#### How to complete this task:
Print the listing below again, exactly. Skip the pictures.

#### Collected material:
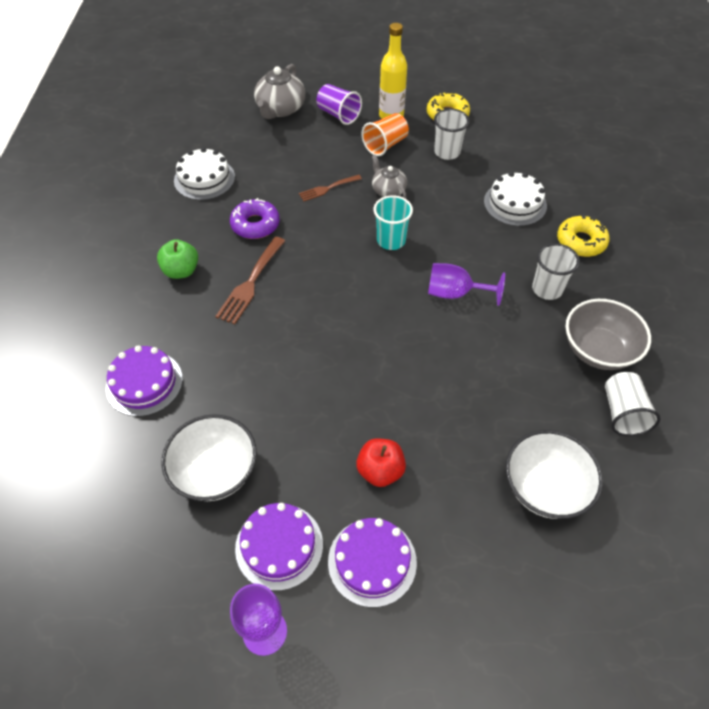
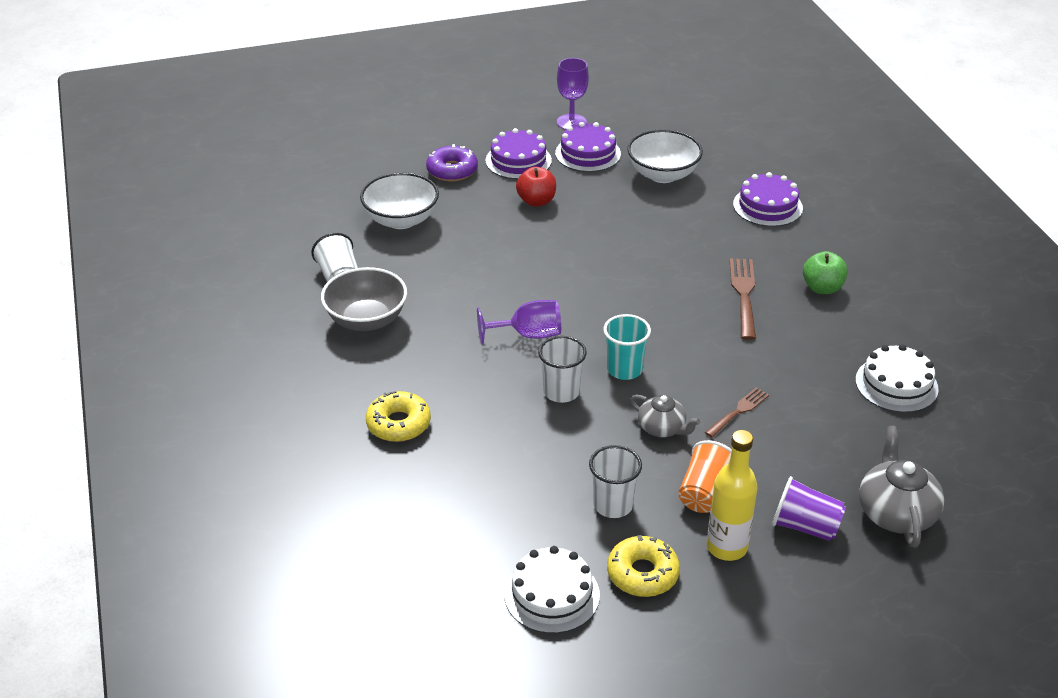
camera: 160 degrees right, 15 degrees down
(255, 225) = (788, 349): purple donut -> purple donut (452, 170)
(515, 203) = (493, 452): white cake -> white cake (552, 595)
(547, 289) = (429, 362): white cup -> white cup (561, 392)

#### Output of the task:
camera: 160 degrees right, 15 degrees down
(255, 225) = (788, 349): purple donut -> purple donut (452, 170)
(515, 203) = (493, 452): white cake -> white cake (552, 595)
(547, 289) = (429, 362): white cup -> white cup (561, 392)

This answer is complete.